===== Recorded data

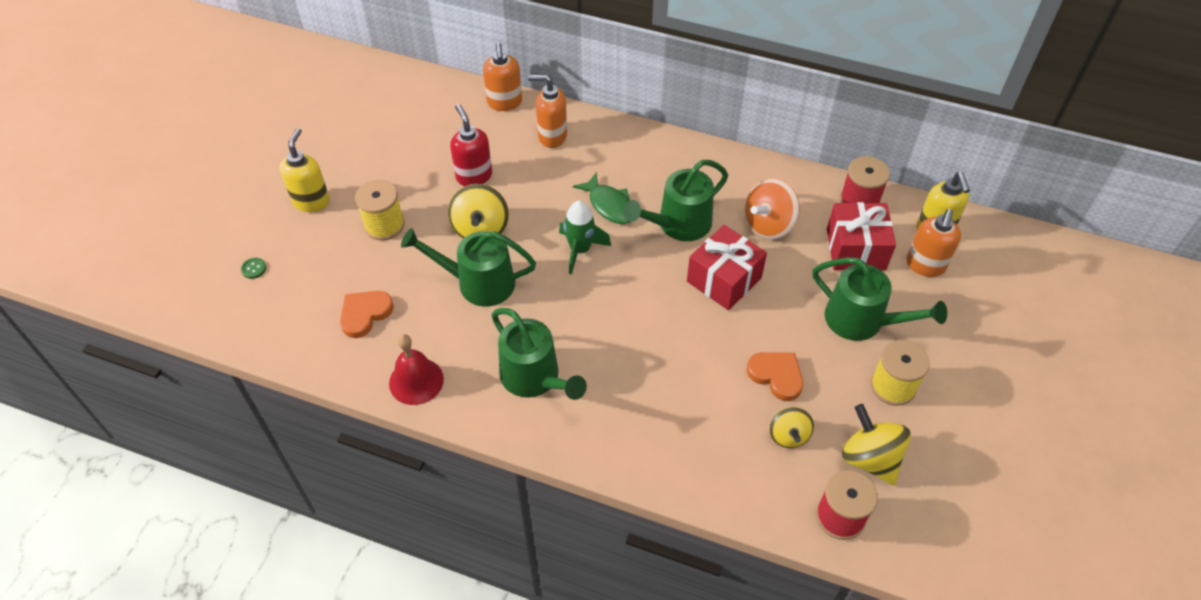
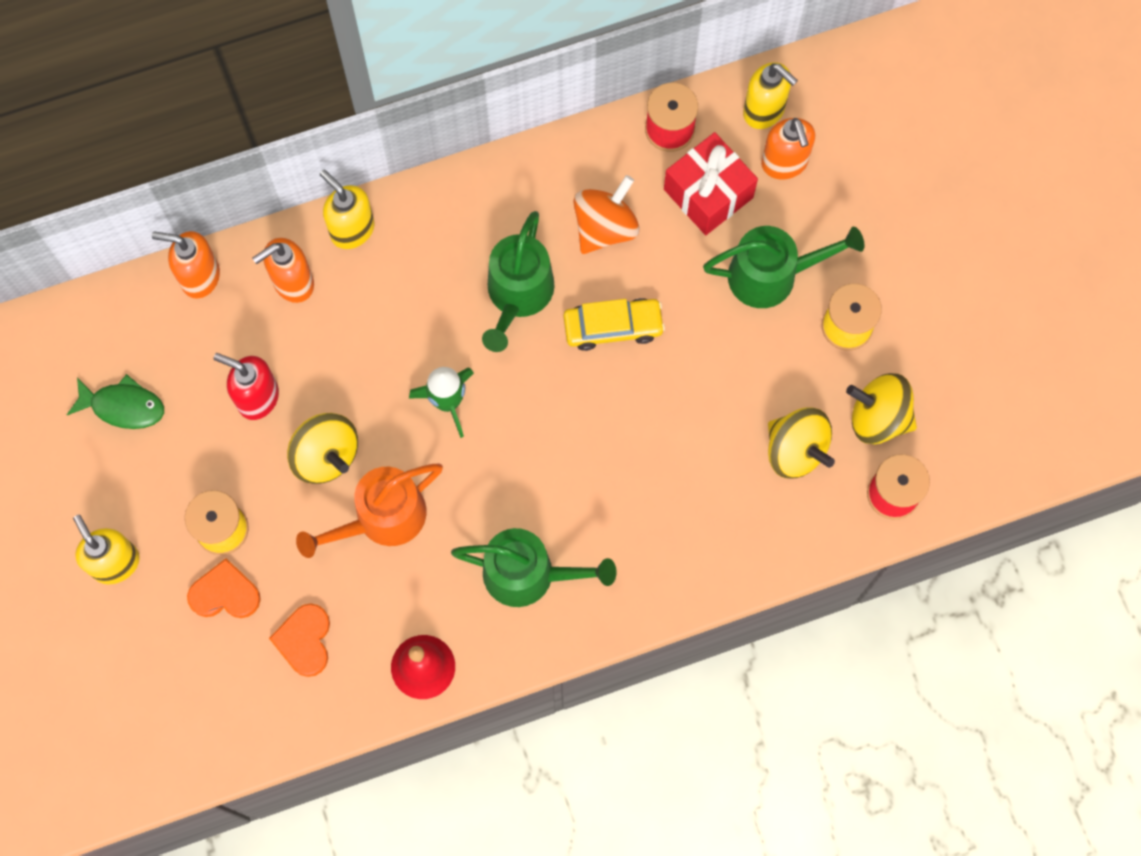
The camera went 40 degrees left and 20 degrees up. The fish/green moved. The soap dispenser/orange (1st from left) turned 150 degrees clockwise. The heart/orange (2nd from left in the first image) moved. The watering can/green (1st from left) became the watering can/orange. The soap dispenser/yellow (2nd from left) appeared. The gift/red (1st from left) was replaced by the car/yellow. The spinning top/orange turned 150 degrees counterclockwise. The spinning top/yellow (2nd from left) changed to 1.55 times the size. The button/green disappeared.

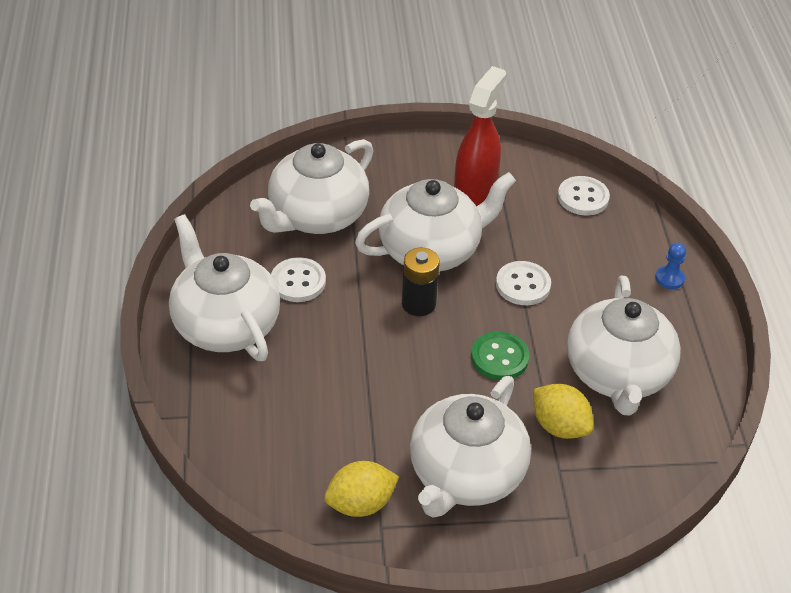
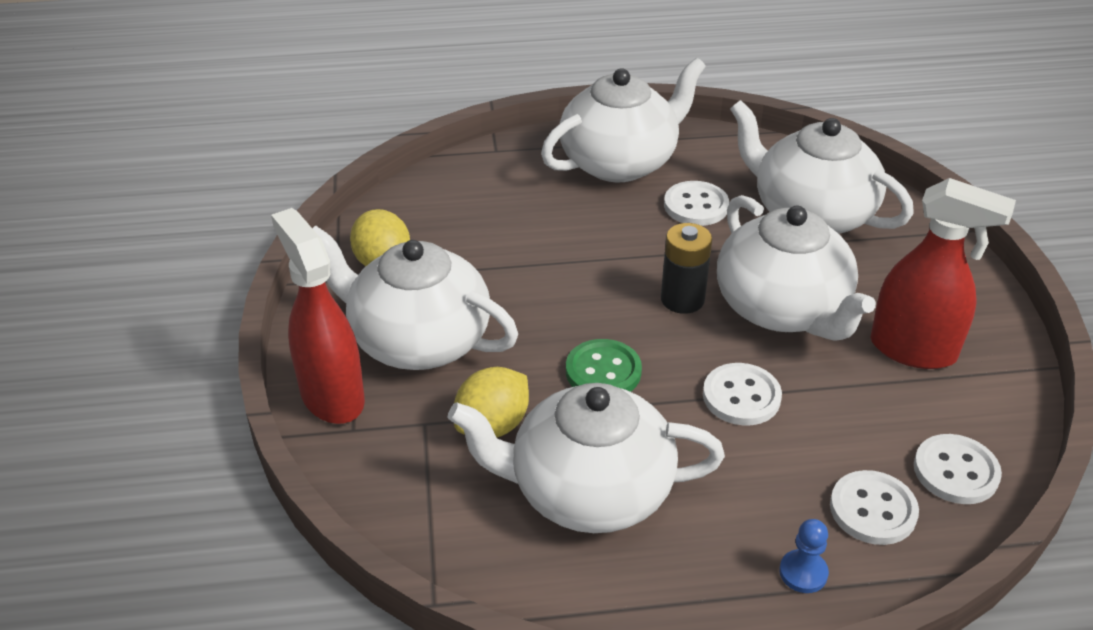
The camera went 90 degrees right and 5 degrees down. The spray bottle/red (1st from left) appeared. The button/white (3rd from left) appeared.

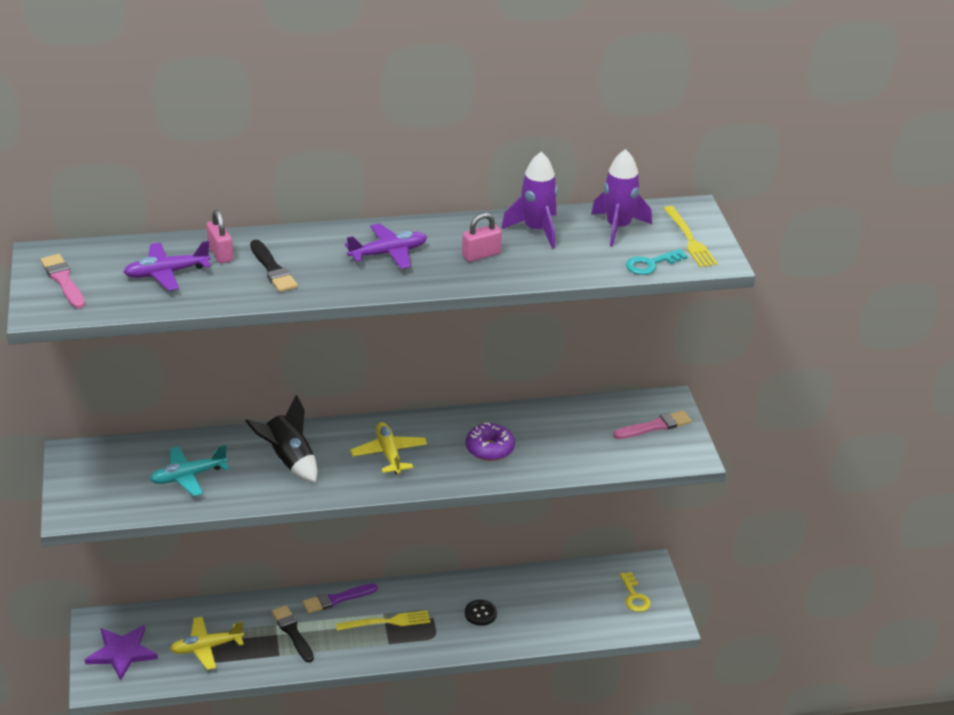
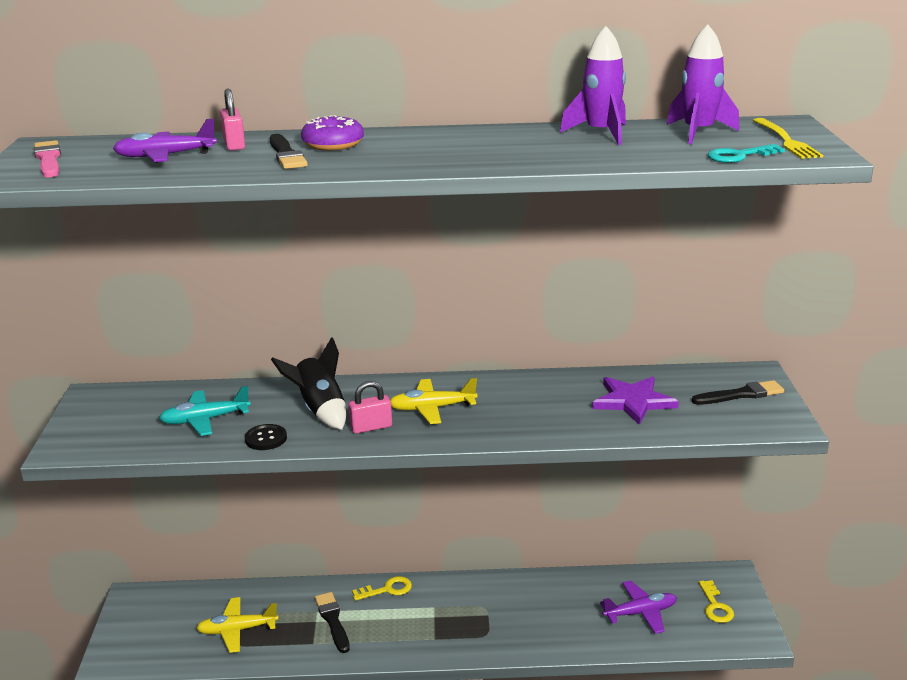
The camera went 10 degrees right and 10 degrees down. The button/black moved. The donut/purple moved. The padlock/pink (2nd from left) moved. The brush/purple was replaced by the key/yellow (1st from left). The plane/yellow (2nd from left) turned 90 degrees counterclockwise. The star/purple moved. The plane/purple (2nd from left) moved. The brush/pink (2nd from left) became the brush/black (3rd from left). The fork/yellow (1st from left) disappeared.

==========

__Problem details__
The copy should run from the first line of the material above through the line with "The camera went 90", repeated exactly and without pictures.

__Response area__
The camera went 40 degrees left and 20 degrees up. The fish/green moved. The soap dispenser/orange (1st from left) turned 150 degrees clockwise. The heart/orange (2nd from left in the first image) moved. The watering can/green (1st from left) became the watering can/orange. The soap dispenser/yellow (2nd from left) appeared. The gift/red (1st from left) was replaced by the car/yellow. The spinning top/orange turned 150 degrees counterclockwise. The spinning top/yellow (2nd from left) changed to 1.55 times the size. The button/green disappeared.

The camera went 90 degrees right and 5 degrees down. The spray bottle/red (1st from left) appeared. The button/white (3rd from left) appeared.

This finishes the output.